─── Source data

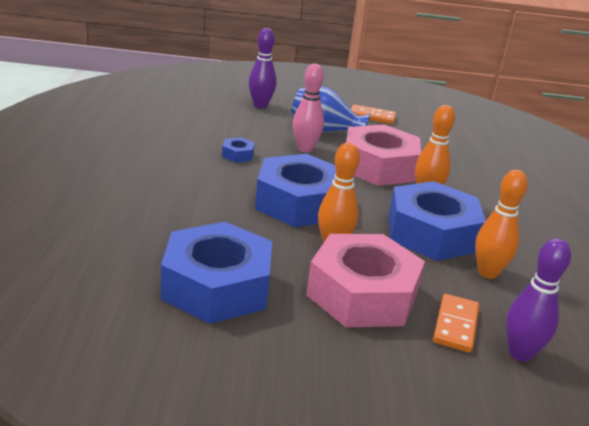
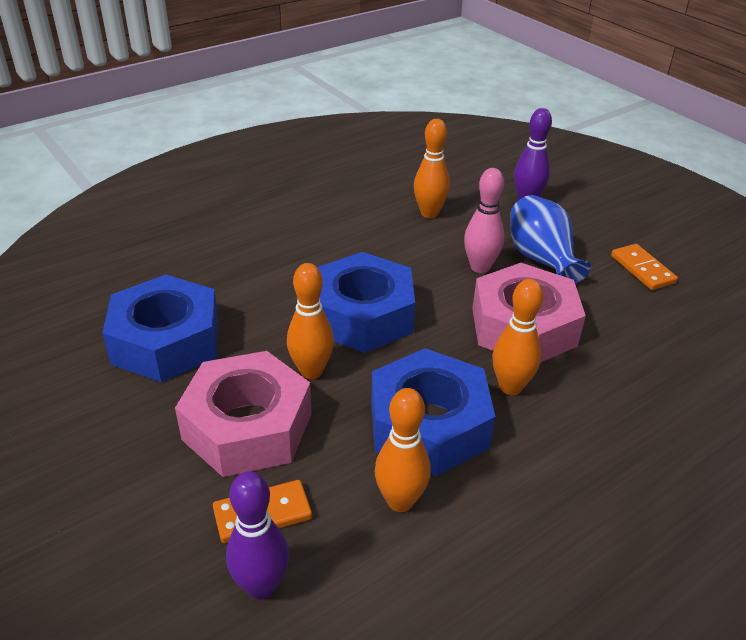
camera: 55 degrees right, 10 degrees up
(222, 133) = (429, 213): none -> orange bowling pin
(238, 155) = (401, 241): blue nut -> none

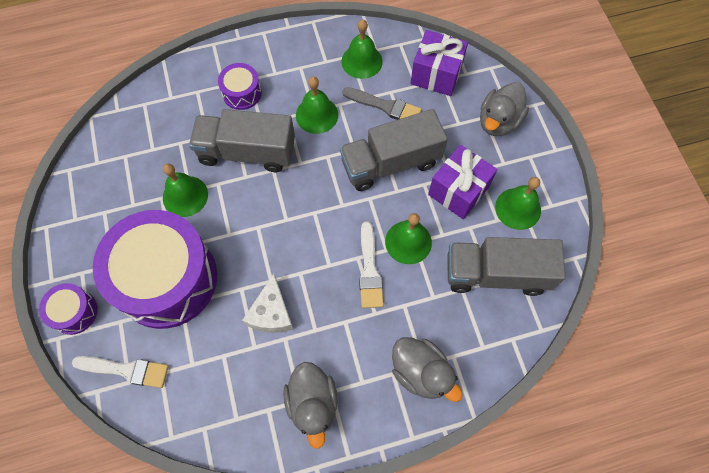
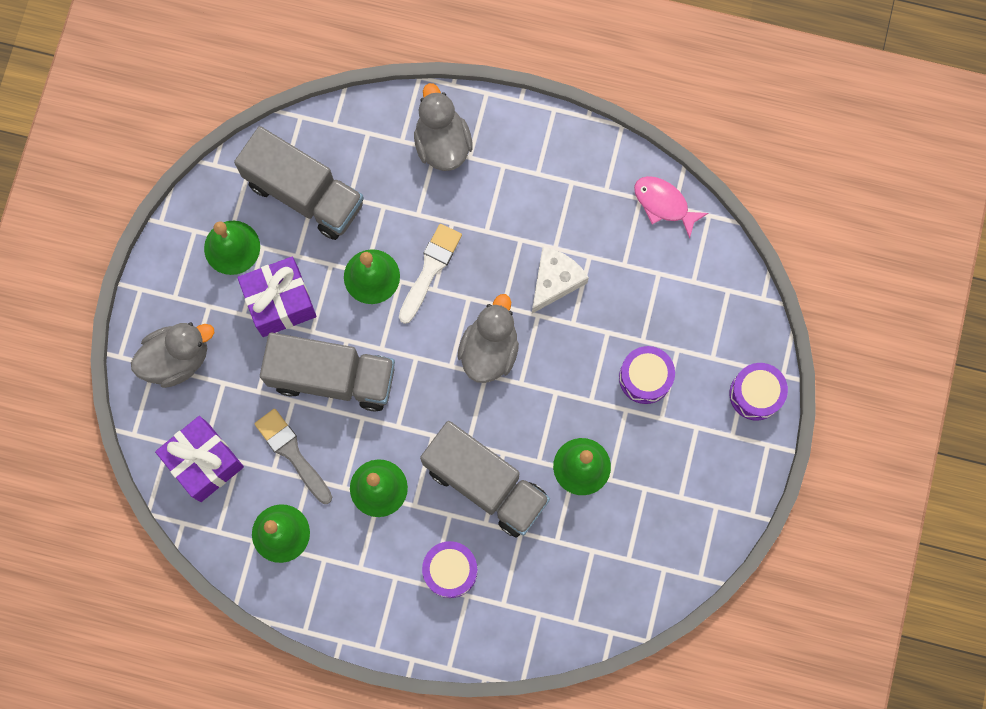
camera: 150 degrees left, 10 degrees up
(126, 370) = (726, 303): white brush -> none
(166, 279) = (645, 378): purple drum -> purple drum, size x0.44
(214, 425) = (664, 204): none -> pink fish
(313, 404) = (561, 172): grey duck -> grey duck (489, 350)

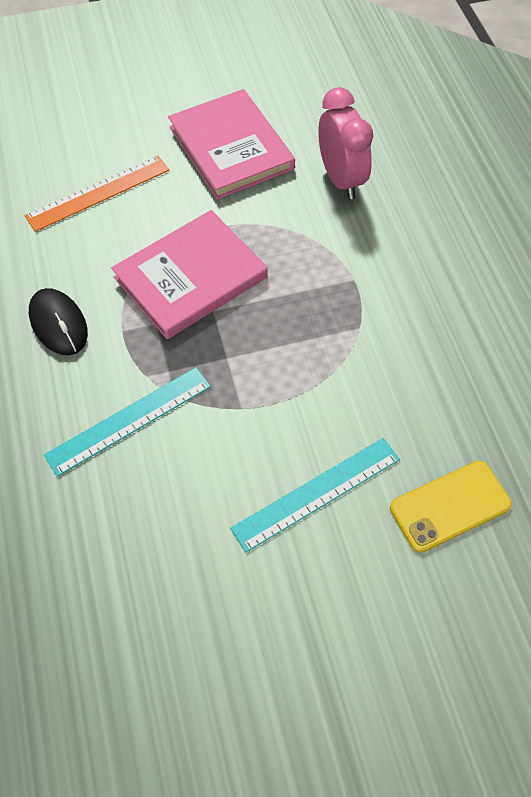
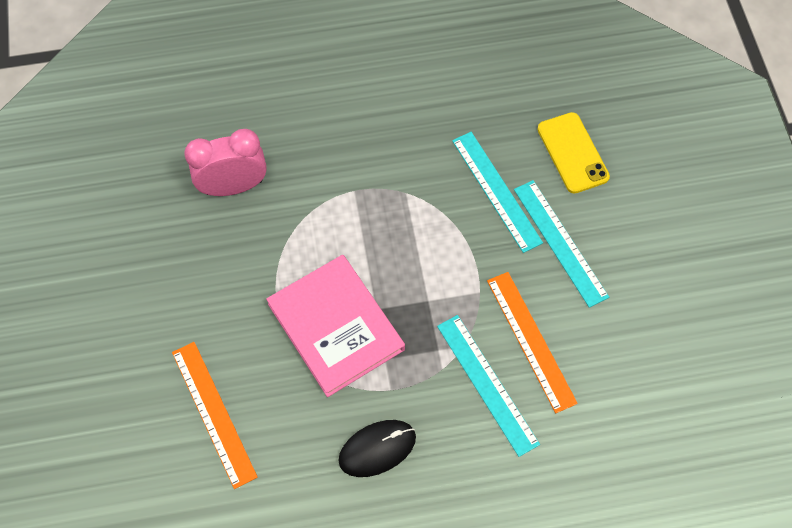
camera: 85 degrees left, 5 degrees up
(183, 464) = (531, 340): none -> orange ruler
(231, 148) = (173, 281): pink book -> none
(378, 419) = (496, 191): none -> turquoise ruler

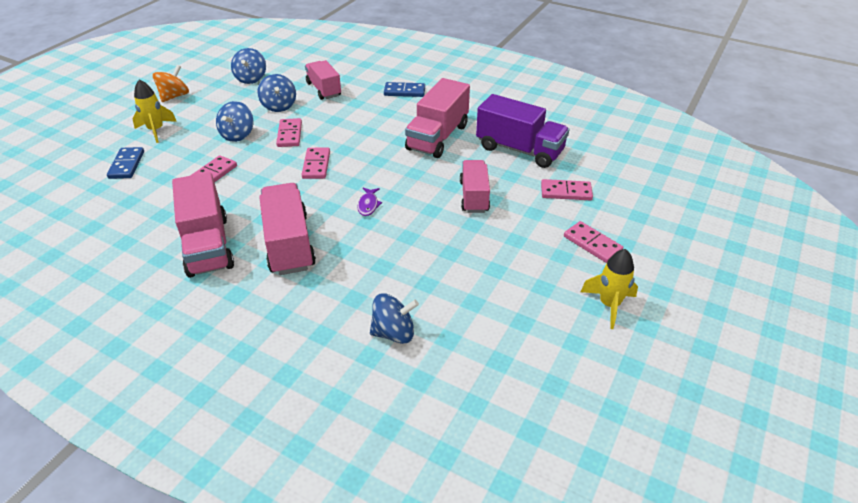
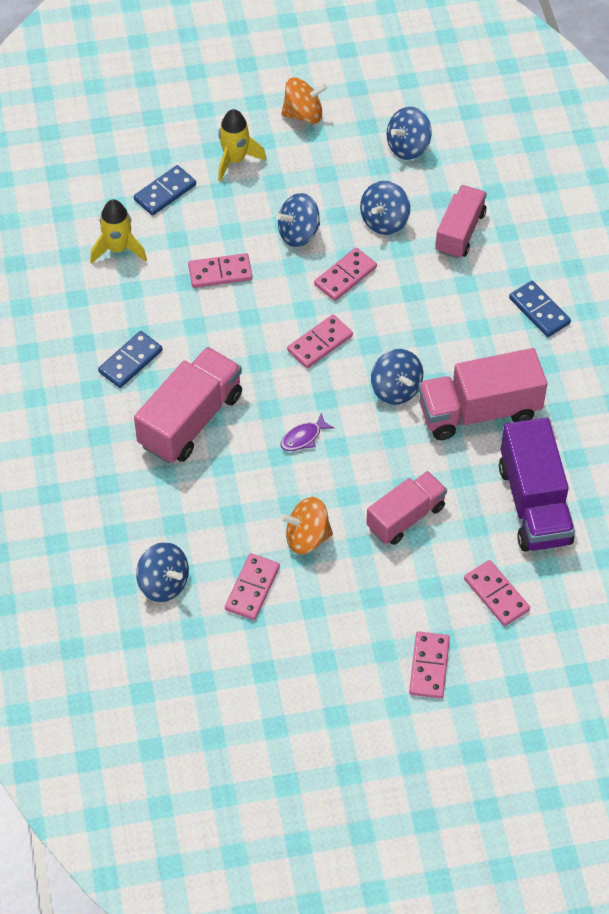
camera: 50 degrees right, 15 degrees up
(208, 245) = (130, 361): pink truck -> blue domino
(385, 155) = (396, 389): none -> blue spinning top
(440, 243) = (307, 537): none -> orange spinning top
(449, 289) = (252, 588): none -> pink domino
(609, 305) = (350, 727): yellow rocket -> yellow rocket (118, 249)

──────

__Assignment__
Write each entry again exactly, minus any images.

__Solution to this problem__
camera: 55 degrees right, 10 degrees up
(222, 133) = (429, 213): none -> orange bowling pin
(238, 155) = (401, 241): blue nut -> none

camera: 150 degrees left, 10 degrees up
(126, 370) = (726, 303): white brush -> none
(166, 279) = (645, 378): purple drum -> purple drum, size x0.44
(214, 425) = (664, 204): none -> pink fish
(313, 404) = (561, 172): grey duck -> grey duck (489, 350)

camera: 85 degrees left, 5 degrees up
(183, 464) = (531, 340): none -> orange ruler
(231, 148) = (173, 281): pink book -> none
(378, 419) = (496, 191): none -> turquoise ruler

camera: 50 degrees right, 15 degrees up
(208, 245) = (130, 361): pink truck -> blue domino
(385, 155) = (396, 389): none -> blue spinning top
(440, 243) = (307, 537): none -> orange spinning top
(449, 289) = (252, 588): none -> pink domino
(609, 305) = (350, 727): yellow rocket -> yellow rocket (118, 249)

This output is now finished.